[Image change detection data]
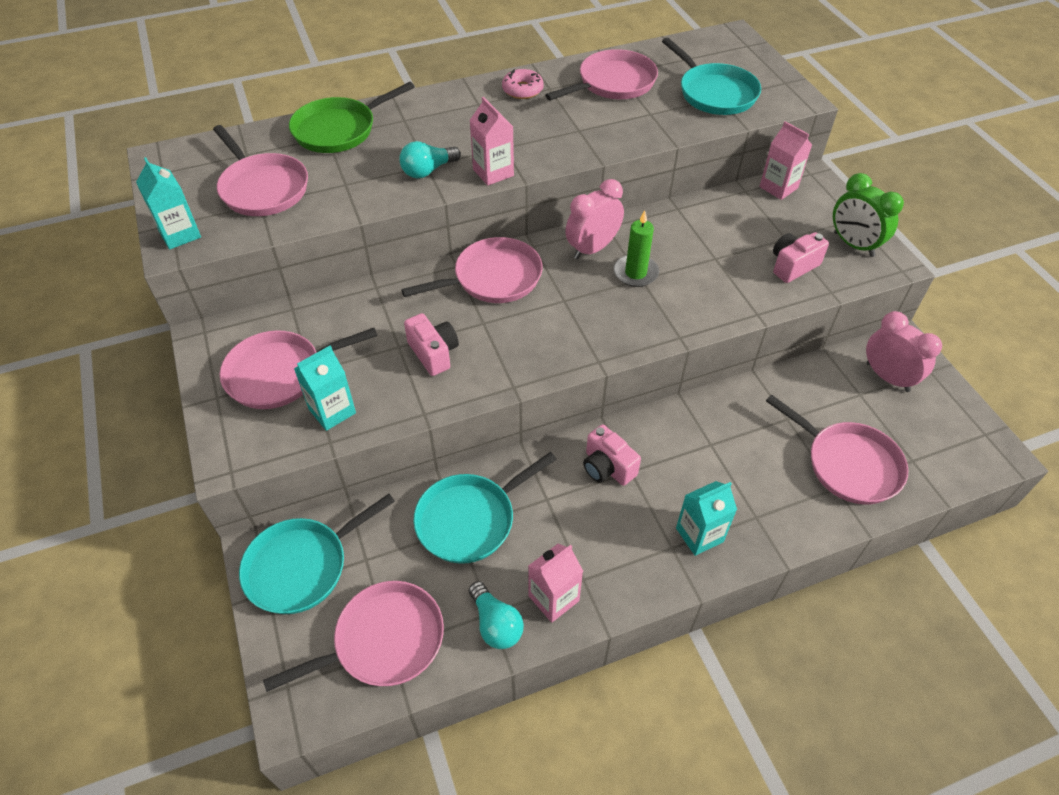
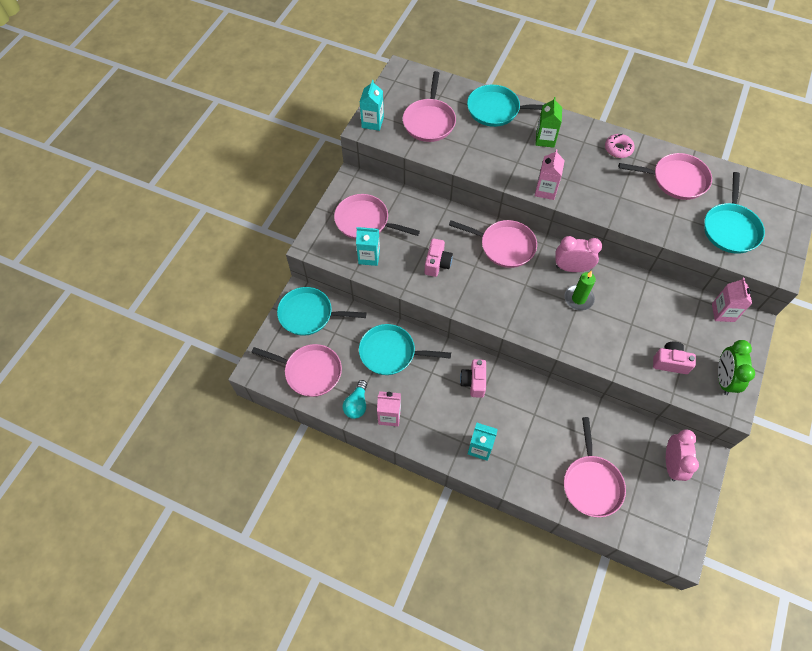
camera: 45 degrees right, 10 degrees up
(339, 130) = (496, 110): green pan -> turquoise pan
(428, 171) = (514, 166): turquoise light bulb -> none
(432, 125) = (545, 139): none -> green carton

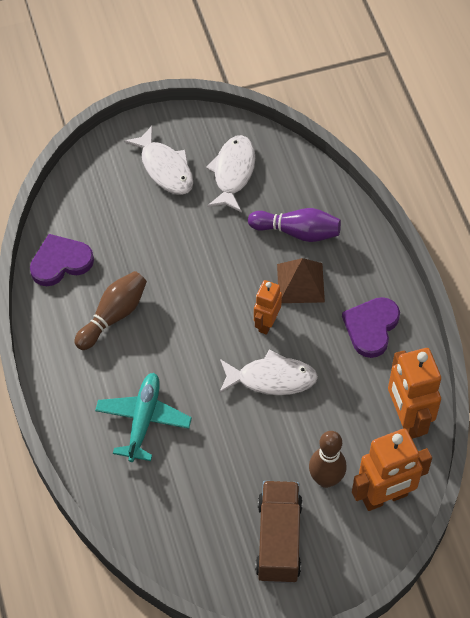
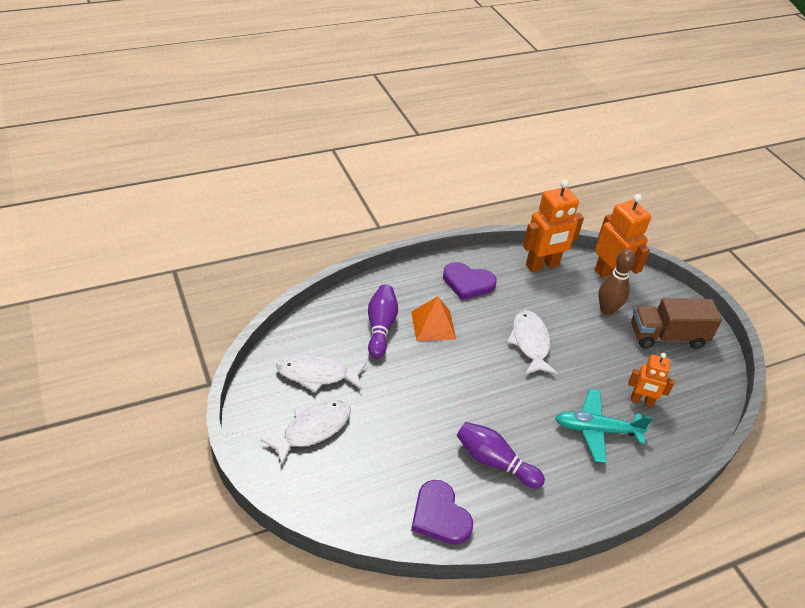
camera: 100 degrees left, 15 degrees down
(113, 316) = (494, 462): brown bowling pin -> purple bowling pin
(266, 323) = (478, 347): orange robot -> orange robot (641, 401)
(300, 283) = (433, 325): brown pyramid -> orange pyramid

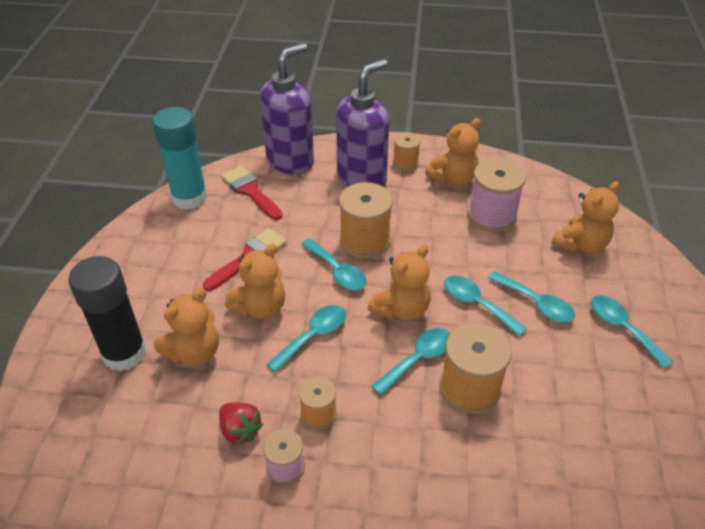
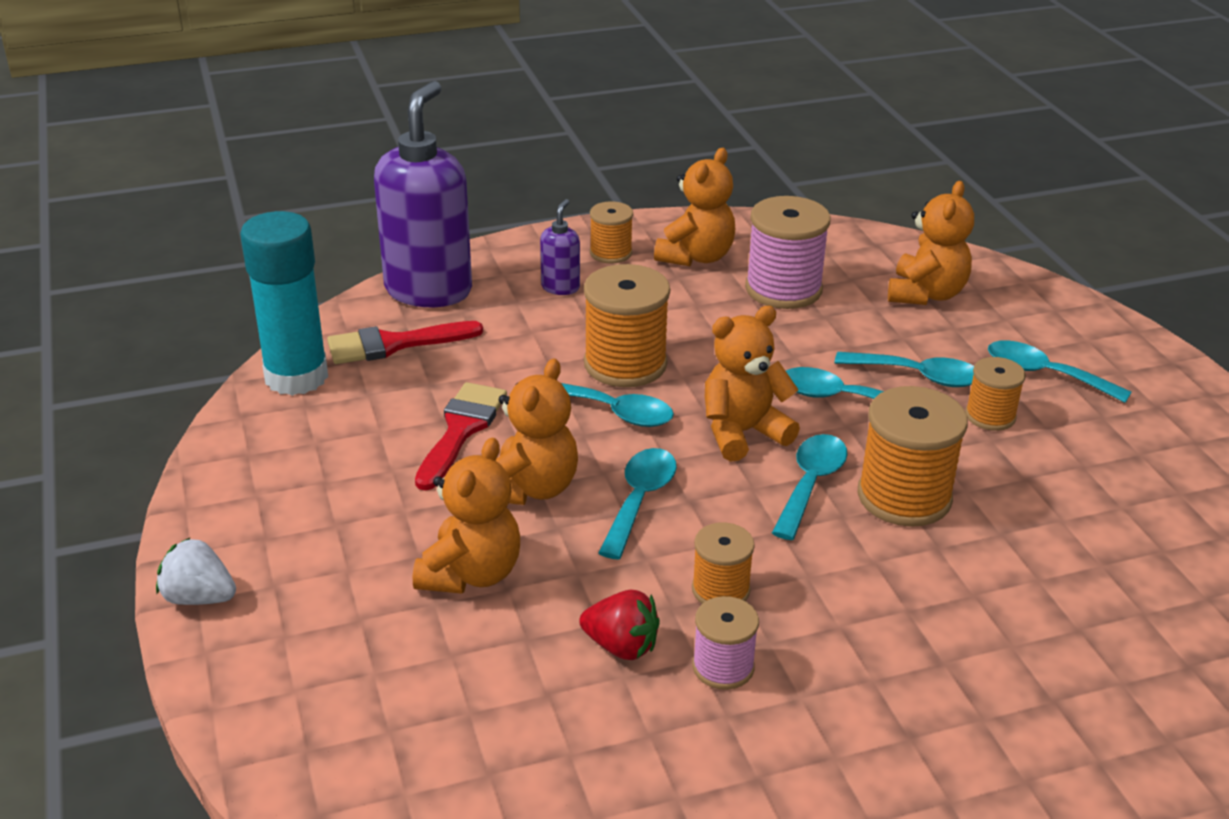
camera: 25 degrees left, 10 degrees down
(59, 319) = (199, 597): none -> white strawberry
(124, 353) = (355, 608): black glue stick -> none
(250, 191) = (394, 344): red brush -> red brush turned 45 degrees counterclockwise
(362, 179) = (560, 287): purple soap dispenser -> purple soap dispenser, size x0.44
(401, 309) = (742, 433): orange teddy bear -> orange teddy bear turned 135 degrees counterclockwise
(564, 348) = (990, 416): none -> orange spool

◆ **Task objective**
Give the lines above again exactly, from the one containing "(266, 323) = (478, 347): orange" to the one containing "(250, 191) = (394, 344): red", both included, but leave out the pictures.

◆ **Task output**
(266, 323) = (478, 347): orange robot -> orange robot (641, 401)
(300, 283) = (433, 325): brown pyramid -> orange pyramid

camera: 25 degrees left, 10 degrees down
(59, 319) = (199, 597): none -> white strawberry
(124, 353) = (355, 608): black glue stick -> none
(250, 191) = (394, 344): red brush -> red brush turned 45 degrees counterclockwise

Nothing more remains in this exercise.